- **WHAT IS BEING ASKED**: When the string "none" is part of a line below, that line should be copied.

- **PROVIDED MATERIAL**:
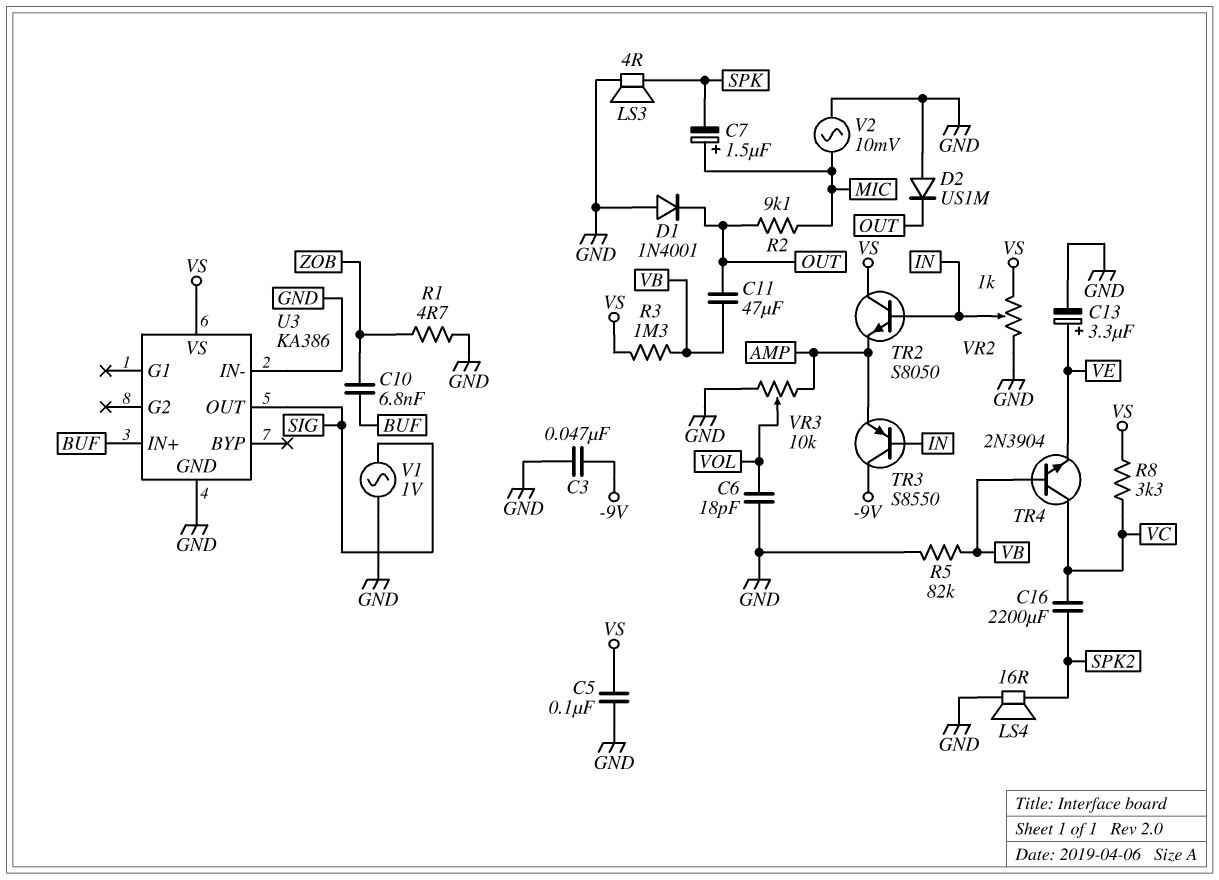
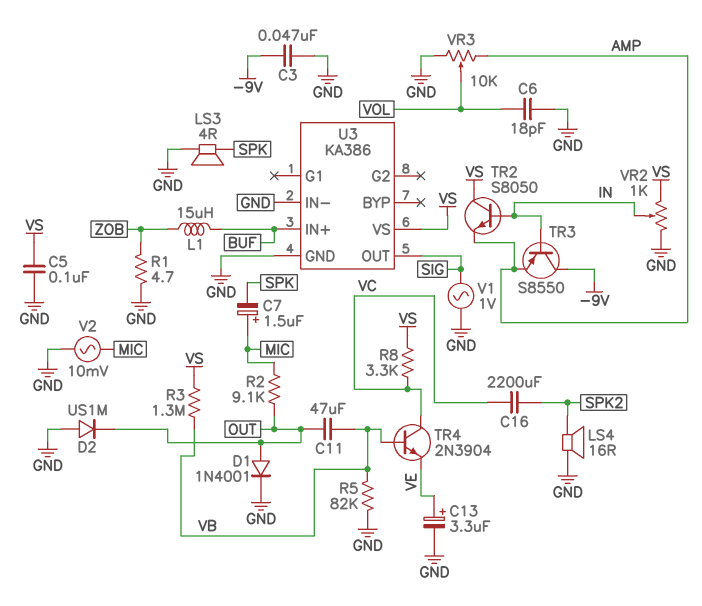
C10: 6.8nF (BUF, ZOB) -> none
D1: diode 1N4001 (A GND, K OUT) -> diode 1N4001 (A OUT, K GND)
L1: none -> 15uH (BUF, ZOB)

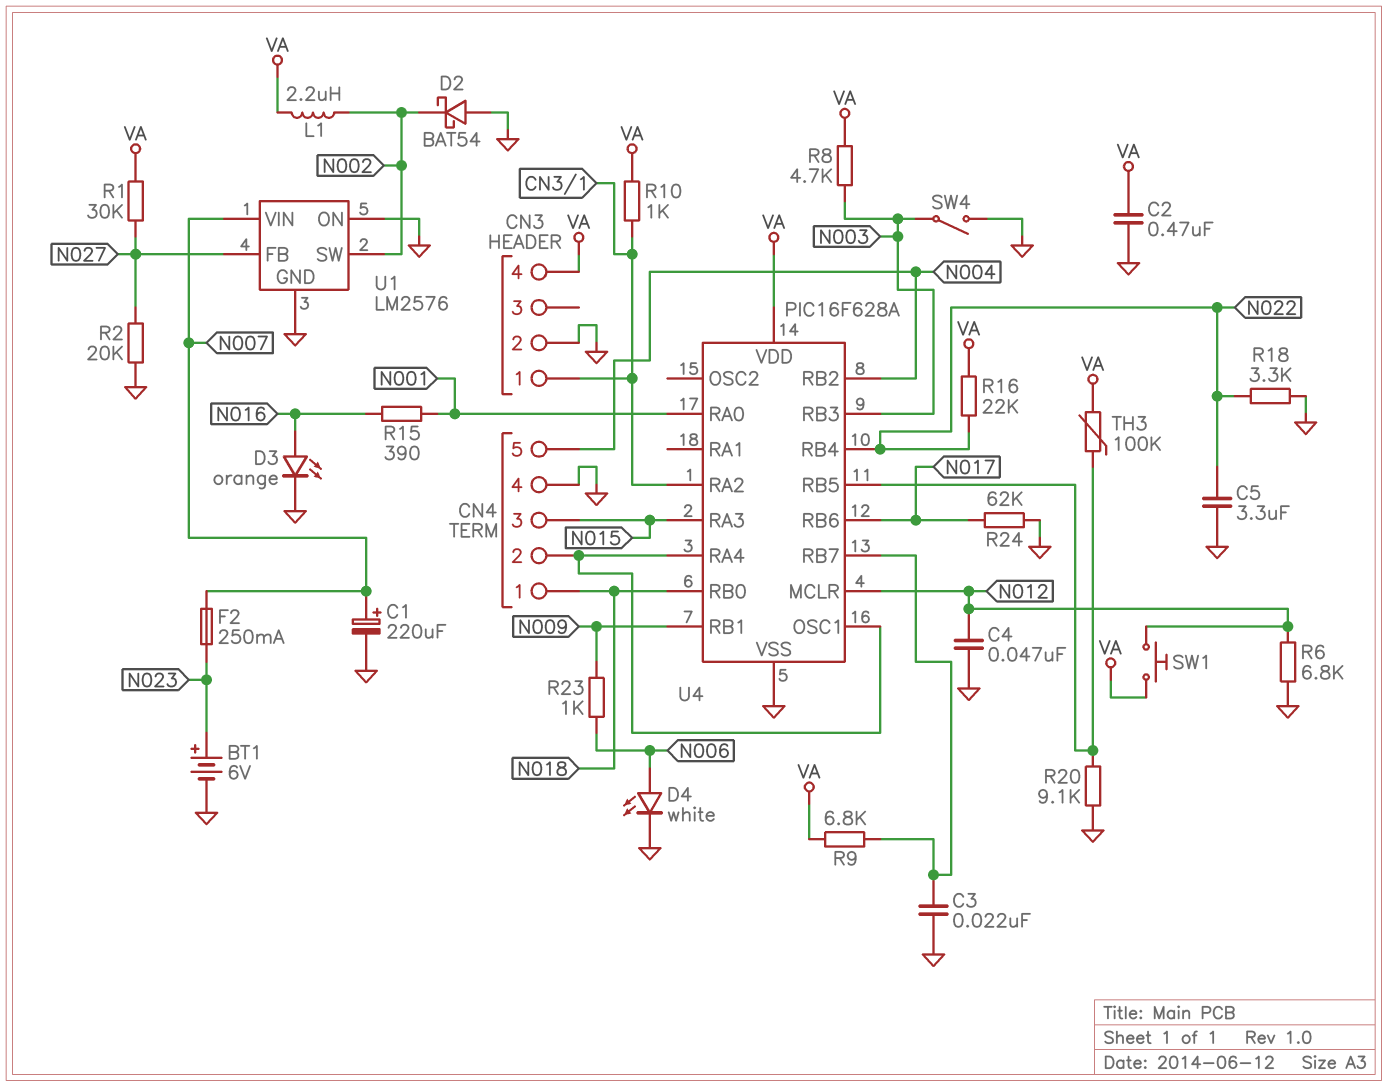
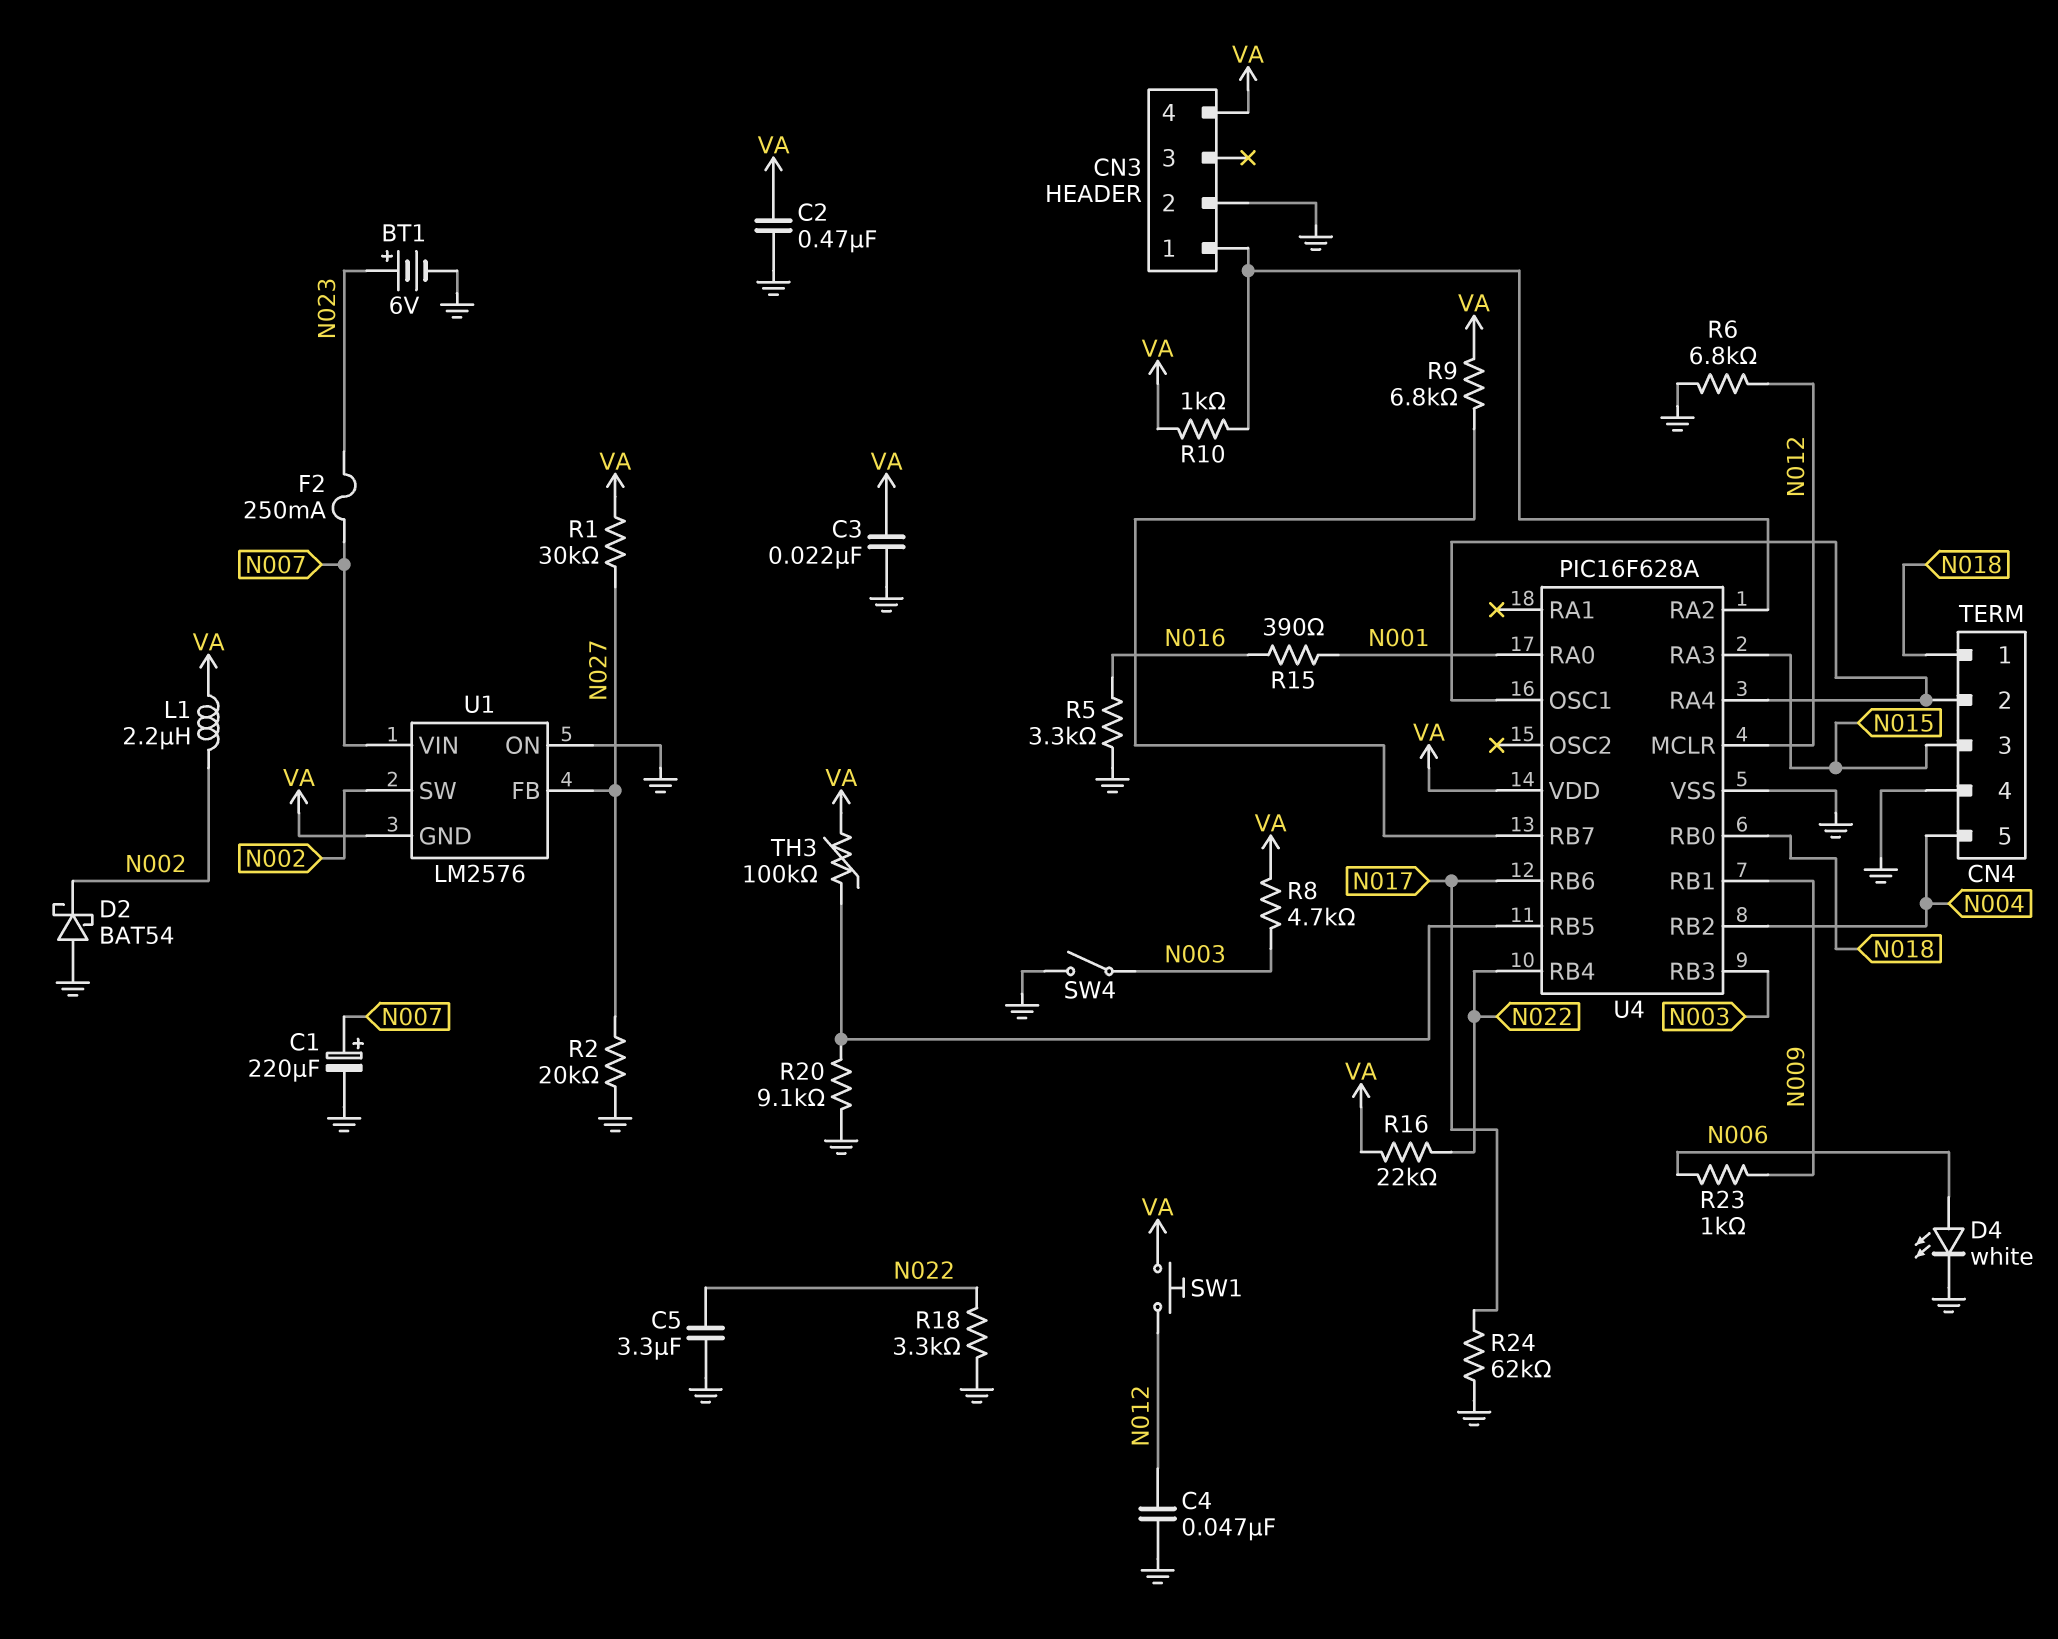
C3: 22nF (GND, U4/RB7) -> 22nF (GND, VA)
D3: LED orange (A N016, K GND) -> none
R5: none -> 3.3k (GND, N016)
U1 pin GND: GND -> VA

- **ANSWER SECTION**:
C10: 6.8nF (BUF, ZOB) -> none
L1: none -> 15uH (BUF, ZOB)
D3: LED orange (A N016, K GND) -> none
R5: none -> 3.3k (GND, N016)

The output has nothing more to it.